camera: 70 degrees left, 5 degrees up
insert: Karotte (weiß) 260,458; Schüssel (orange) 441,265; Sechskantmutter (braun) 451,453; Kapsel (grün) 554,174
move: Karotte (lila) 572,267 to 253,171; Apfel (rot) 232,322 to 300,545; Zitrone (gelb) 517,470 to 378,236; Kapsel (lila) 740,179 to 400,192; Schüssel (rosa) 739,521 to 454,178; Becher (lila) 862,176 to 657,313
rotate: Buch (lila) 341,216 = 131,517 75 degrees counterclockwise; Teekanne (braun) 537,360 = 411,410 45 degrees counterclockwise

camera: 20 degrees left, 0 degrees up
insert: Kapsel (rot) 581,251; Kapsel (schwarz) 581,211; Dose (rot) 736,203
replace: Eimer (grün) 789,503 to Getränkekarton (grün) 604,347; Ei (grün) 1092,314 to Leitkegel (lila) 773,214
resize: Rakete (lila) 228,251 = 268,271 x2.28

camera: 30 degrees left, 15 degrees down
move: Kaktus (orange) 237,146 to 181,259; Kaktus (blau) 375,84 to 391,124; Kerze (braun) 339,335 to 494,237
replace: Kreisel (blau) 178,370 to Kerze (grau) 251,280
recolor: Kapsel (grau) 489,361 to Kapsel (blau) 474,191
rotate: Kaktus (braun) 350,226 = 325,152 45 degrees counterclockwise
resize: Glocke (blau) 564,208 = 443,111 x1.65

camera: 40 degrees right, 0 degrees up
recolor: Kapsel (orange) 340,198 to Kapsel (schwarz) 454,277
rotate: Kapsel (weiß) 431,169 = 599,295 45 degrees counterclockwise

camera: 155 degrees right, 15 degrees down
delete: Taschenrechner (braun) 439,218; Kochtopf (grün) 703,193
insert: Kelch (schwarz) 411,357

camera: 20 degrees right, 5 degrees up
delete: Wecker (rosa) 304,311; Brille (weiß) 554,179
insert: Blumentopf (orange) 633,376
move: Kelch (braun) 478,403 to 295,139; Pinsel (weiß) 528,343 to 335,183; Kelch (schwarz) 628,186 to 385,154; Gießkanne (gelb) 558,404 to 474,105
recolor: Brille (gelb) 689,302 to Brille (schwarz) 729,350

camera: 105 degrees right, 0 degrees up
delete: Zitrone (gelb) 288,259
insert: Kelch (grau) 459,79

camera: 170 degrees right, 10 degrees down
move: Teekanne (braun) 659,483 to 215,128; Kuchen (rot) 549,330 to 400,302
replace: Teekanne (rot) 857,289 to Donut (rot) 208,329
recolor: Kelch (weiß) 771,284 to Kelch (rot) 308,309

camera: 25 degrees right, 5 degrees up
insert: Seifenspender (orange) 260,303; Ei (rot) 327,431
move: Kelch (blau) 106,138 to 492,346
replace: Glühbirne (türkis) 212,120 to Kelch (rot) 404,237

Brief:
The answer must be every line from the records above that contains "Schüssel".

Exercise result:
insert: Karotte (weiß) 260,458; Schüssel (orange) 441,265; Sechskantmutter (braun) 451,453; Kapsel (grün) 554,174
move: Karotte (lila) 572,267 to 253,171; Apfel (rot) 232,322 to 300,545; Zitrone (gelb) 517,470 to 378,236; Kapsel (lila) 740,179 to 400,192; Schüssel (rosa) 739,521 to 454,178; Becher (lila) 862,176 to 657,313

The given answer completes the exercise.